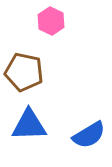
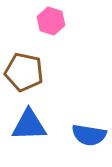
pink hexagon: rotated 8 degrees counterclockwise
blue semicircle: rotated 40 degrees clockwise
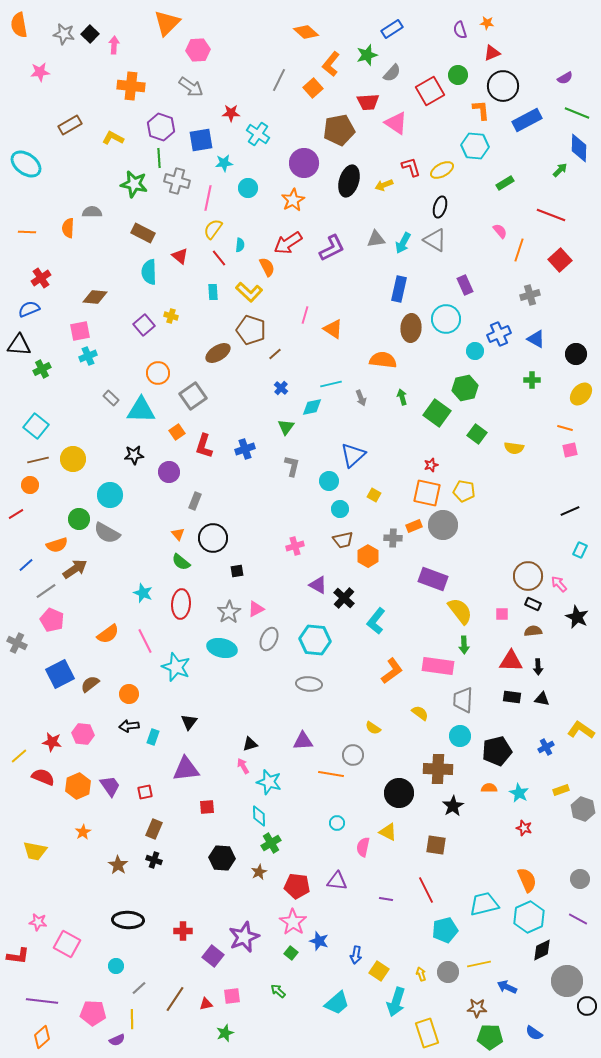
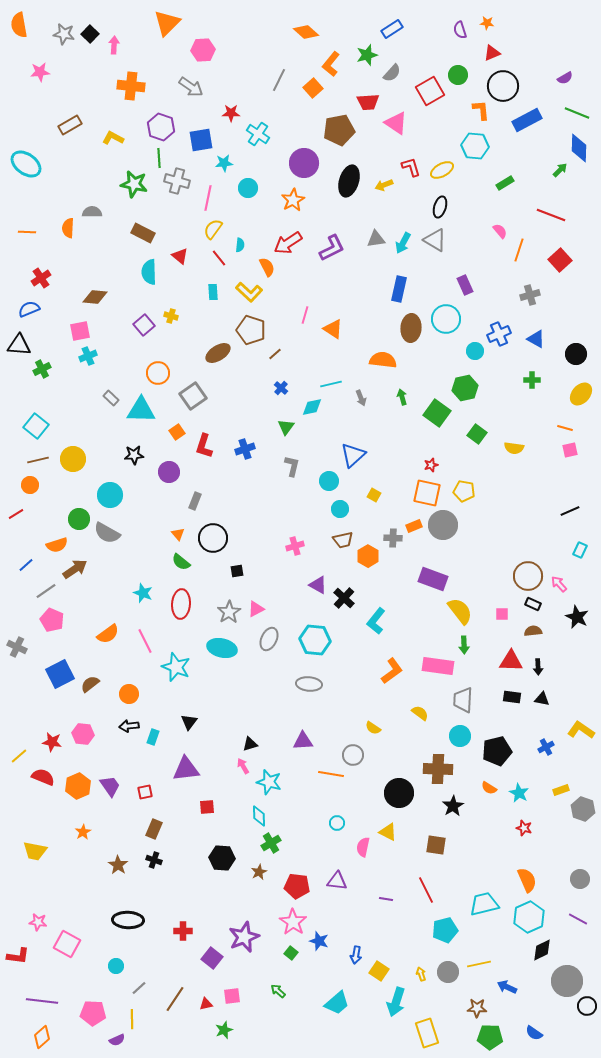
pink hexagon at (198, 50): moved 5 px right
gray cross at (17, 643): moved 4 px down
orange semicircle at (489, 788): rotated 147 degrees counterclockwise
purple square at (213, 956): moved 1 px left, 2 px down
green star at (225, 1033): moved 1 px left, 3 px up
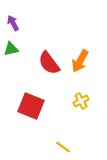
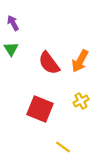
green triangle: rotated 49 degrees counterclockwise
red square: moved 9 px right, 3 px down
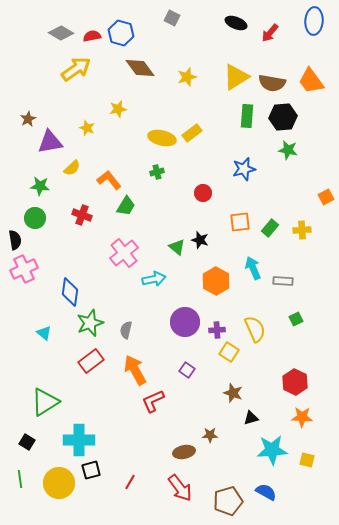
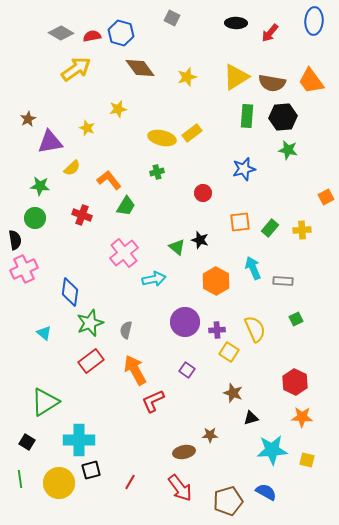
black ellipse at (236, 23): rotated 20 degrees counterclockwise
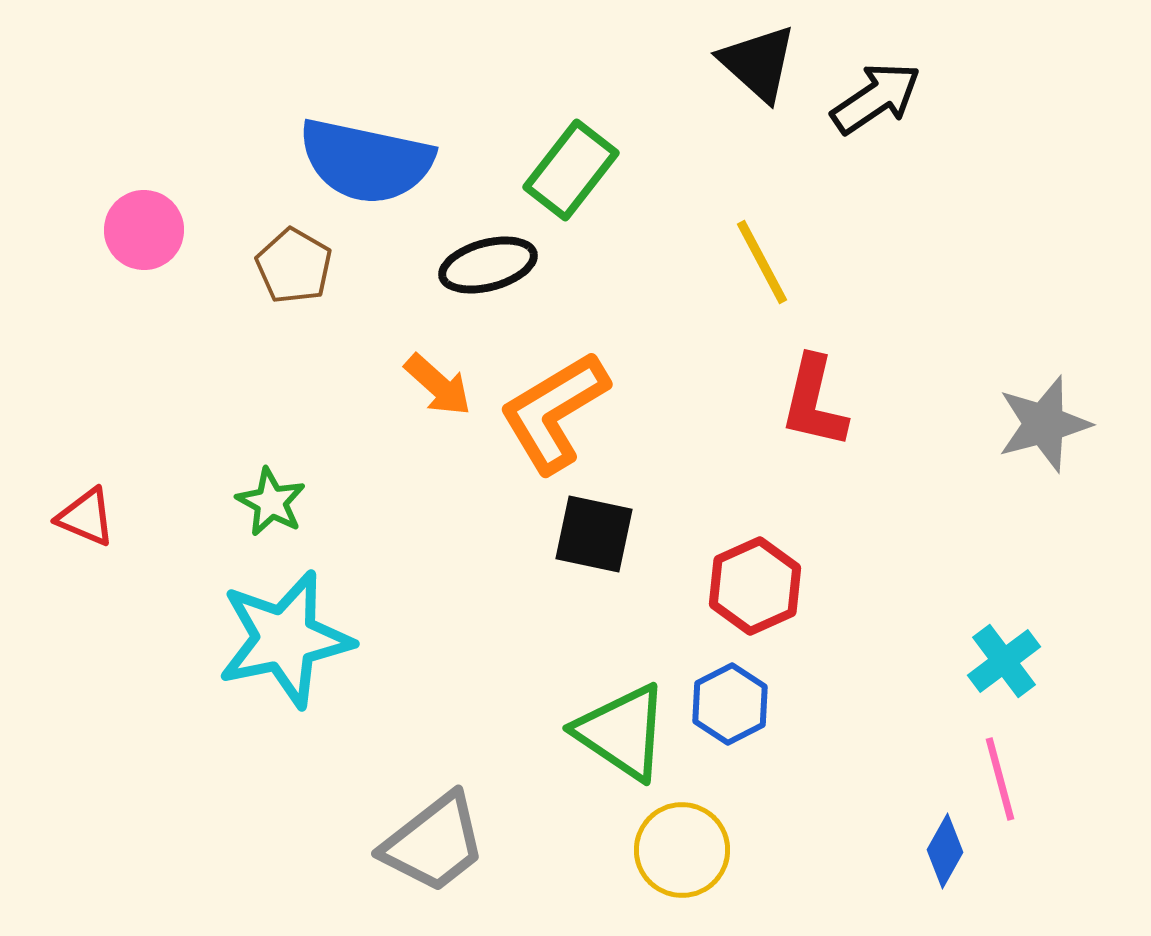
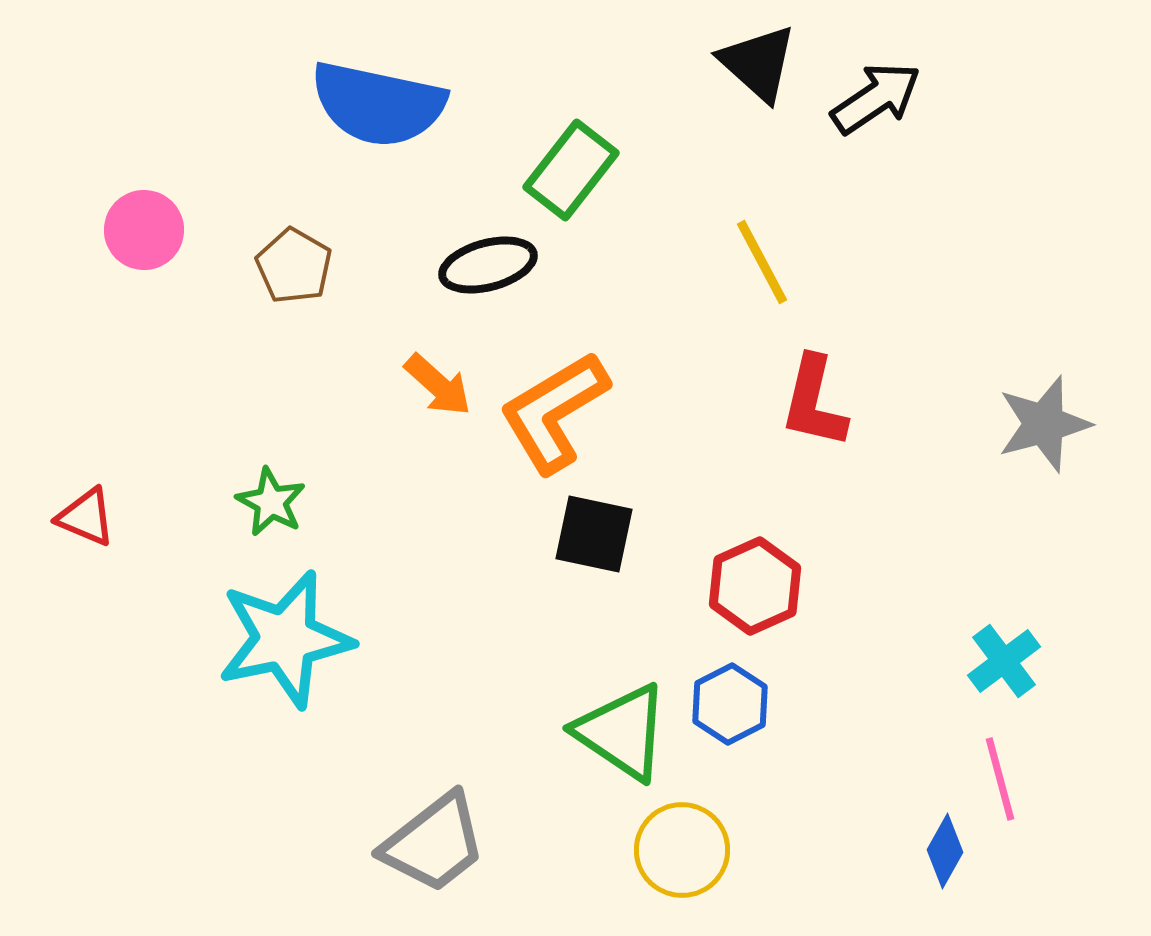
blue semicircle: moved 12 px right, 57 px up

Stated problem: In every item above, substitute "anticlockwise" for each occurrence of "counterclockwise" and write out the lines again with nothing else changed. Leave the pictures out of the answer.

Exercise answer:
pink hexagon: rotated 8 degrees anticlockwise
blue semicircle: rotated 40 degrees clockwise
pink hexagon at (198, 50): moved 5 px right
gray cross at (17, 643): moved 4 px down
orange semicircle at (489, 788): rotated 147 degrees anticlockwise
purple square at (213, 956): moved 1 px left, 2 px down
green star at (225, 1033): moved 1 px left, 3 px up
green triangle: rotated 49 degrees anticlockwise
red square: moved 9 px right, 3 px down
black ellipse at (236, 23): rotated 20 degrees anticlockwise
blue semicircle: moved 12 px right, 57 px up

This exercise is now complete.